### TASK GOAL
In the lines below, look for "yellow". Copy each line where it appears.

### SOURCE MATERIAL
==============================
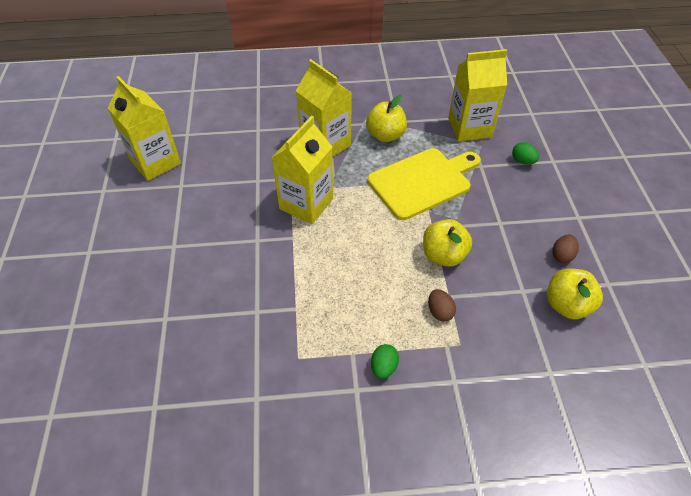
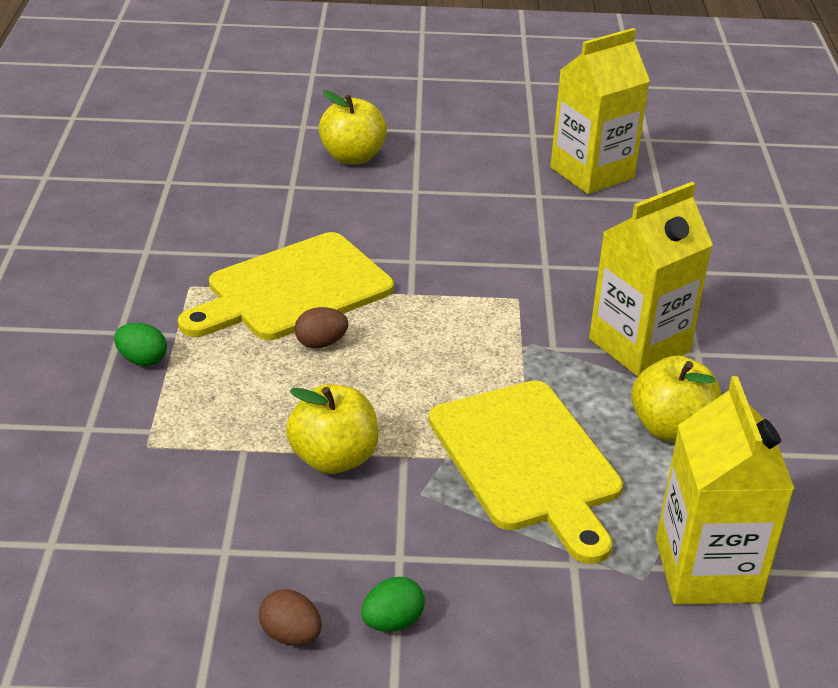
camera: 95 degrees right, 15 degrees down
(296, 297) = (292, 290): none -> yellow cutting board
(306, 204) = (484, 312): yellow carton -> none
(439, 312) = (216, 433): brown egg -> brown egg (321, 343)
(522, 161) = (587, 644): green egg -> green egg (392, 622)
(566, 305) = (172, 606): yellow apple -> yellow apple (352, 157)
==============================
### EXERCISE SOLUTION
(296, 297) = (292, 290): none -> yellow cutting board
(306, 204) = (484, 312): yellow carton -> none
(566, 305) = (172, 606): yellow apple -> yellow apple (352, 157)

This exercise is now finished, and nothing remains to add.